▶ [Exercise details]: Filter the entries and keep only the lines where the string "camera" appears.

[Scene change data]
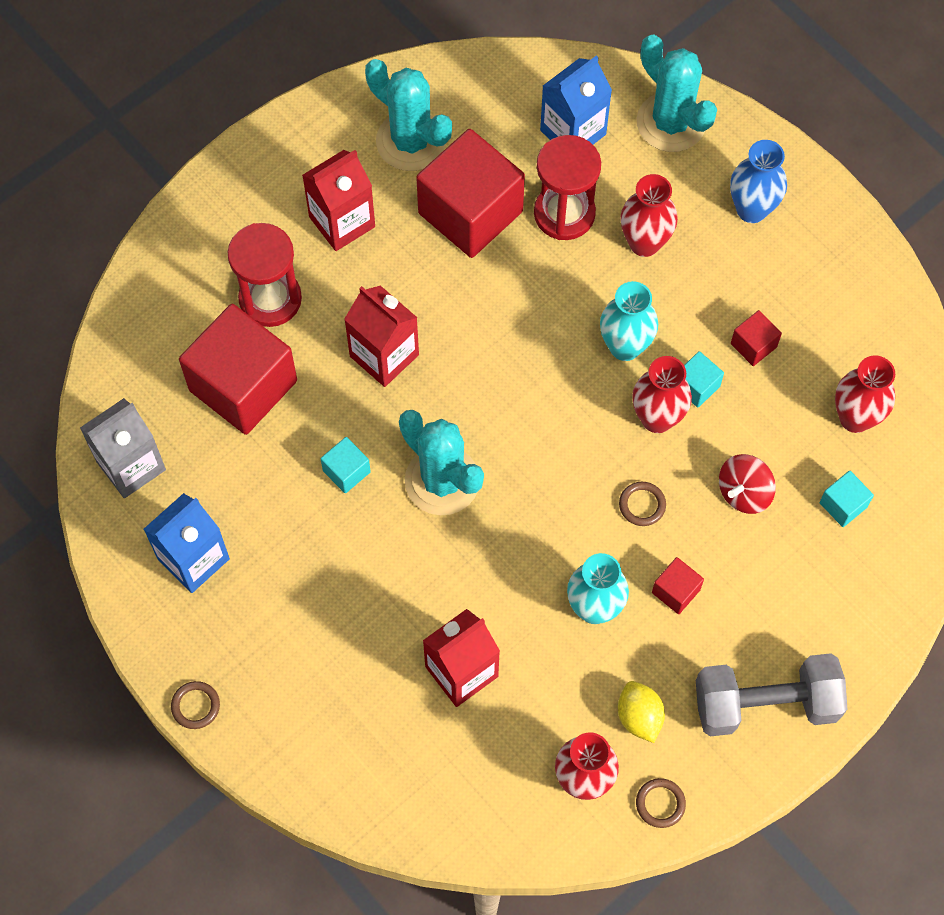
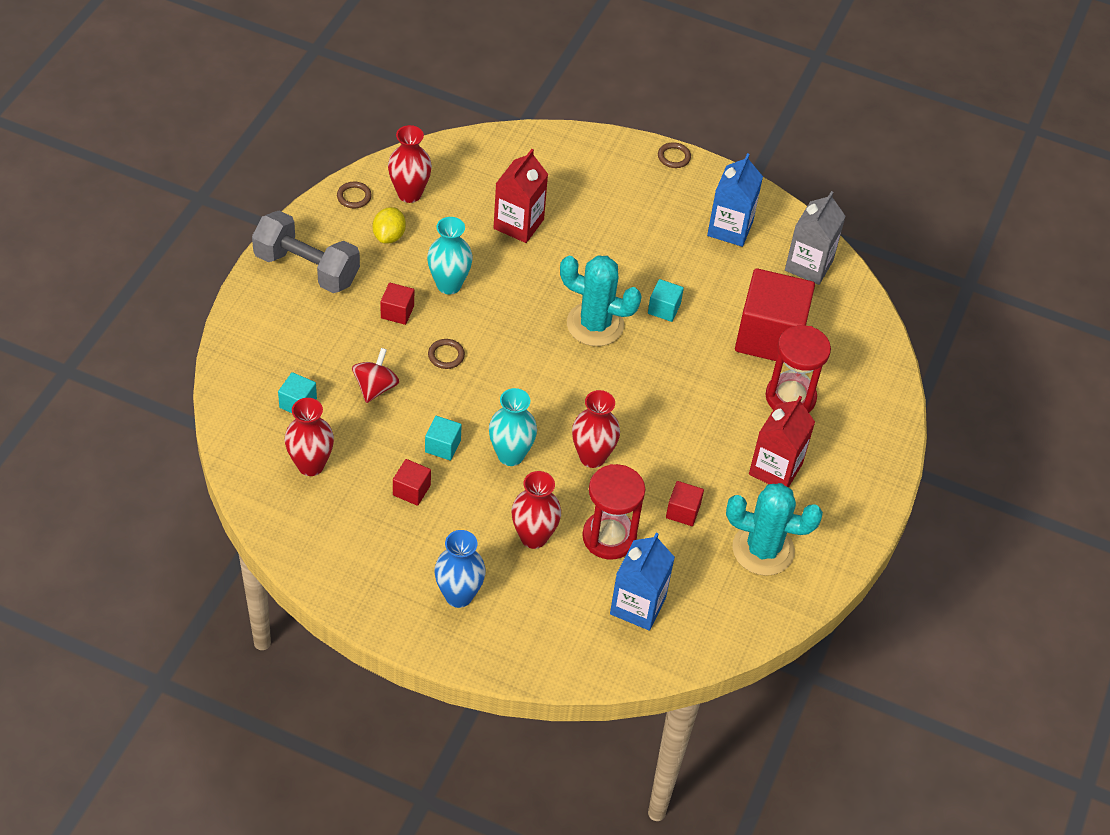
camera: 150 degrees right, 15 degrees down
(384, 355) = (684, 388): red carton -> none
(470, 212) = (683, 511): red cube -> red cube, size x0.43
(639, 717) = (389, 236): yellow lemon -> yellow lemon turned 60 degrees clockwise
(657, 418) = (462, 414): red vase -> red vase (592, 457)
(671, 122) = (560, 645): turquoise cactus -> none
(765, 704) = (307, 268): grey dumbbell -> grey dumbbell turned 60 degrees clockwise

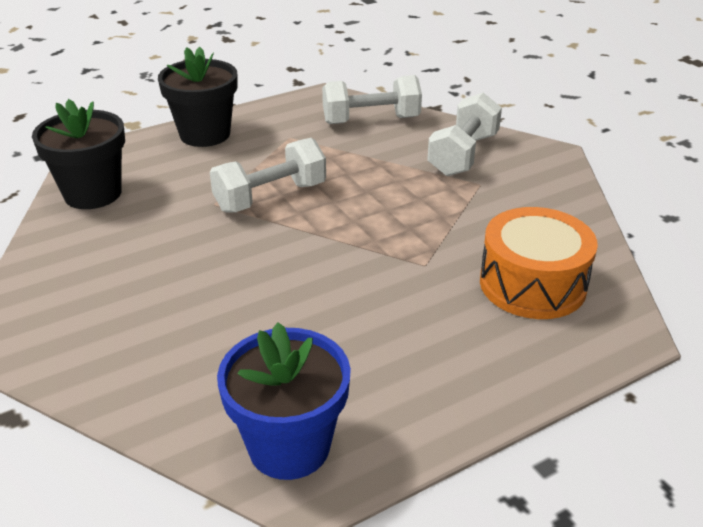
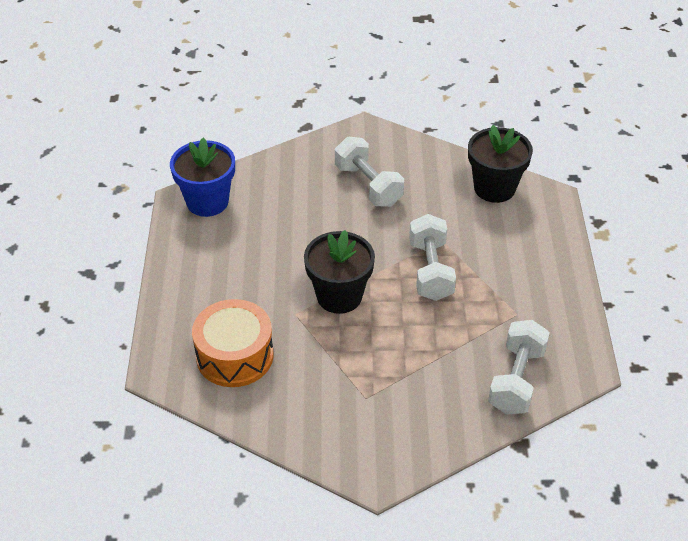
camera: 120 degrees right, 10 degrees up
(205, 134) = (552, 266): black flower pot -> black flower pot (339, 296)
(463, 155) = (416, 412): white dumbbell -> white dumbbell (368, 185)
...
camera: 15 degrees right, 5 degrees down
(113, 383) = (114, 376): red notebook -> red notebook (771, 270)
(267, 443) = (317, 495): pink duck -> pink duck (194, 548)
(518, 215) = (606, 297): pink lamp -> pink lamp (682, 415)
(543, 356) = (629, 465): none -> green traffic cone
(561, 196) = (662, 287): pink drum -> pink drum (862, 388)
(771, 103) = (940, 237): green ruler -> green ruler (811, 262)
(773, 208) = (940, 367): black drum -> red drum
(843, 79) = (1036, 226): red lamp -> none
...
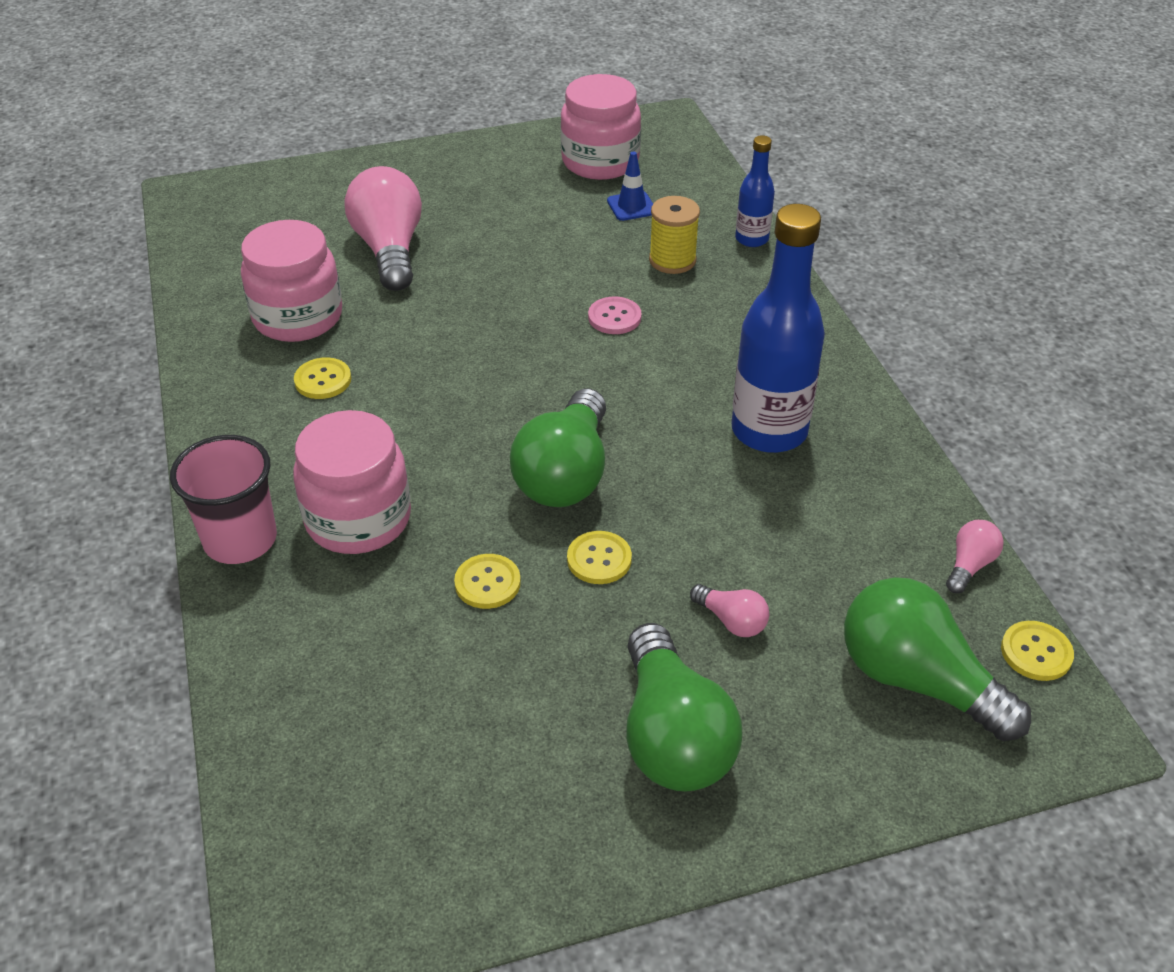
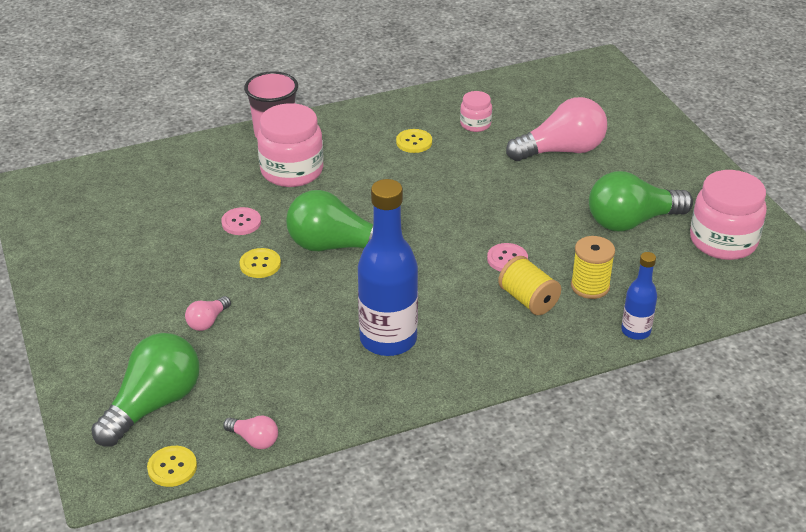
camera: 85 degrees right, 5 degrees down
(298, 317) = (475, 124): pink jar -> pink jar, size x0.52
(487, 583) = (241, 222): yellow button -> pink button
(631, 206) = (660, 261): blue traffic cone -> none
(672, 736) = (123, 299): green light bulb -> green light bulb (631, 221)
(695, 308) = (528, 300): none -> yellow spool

▶ [Response to this task]:
camera: 150 degrees right, 15 degrees down
camera: 120 degrees right, 10 degrees up
camera: 15 degrees right, 5 degrees down
camera: 85 degrees right, 5 degrees down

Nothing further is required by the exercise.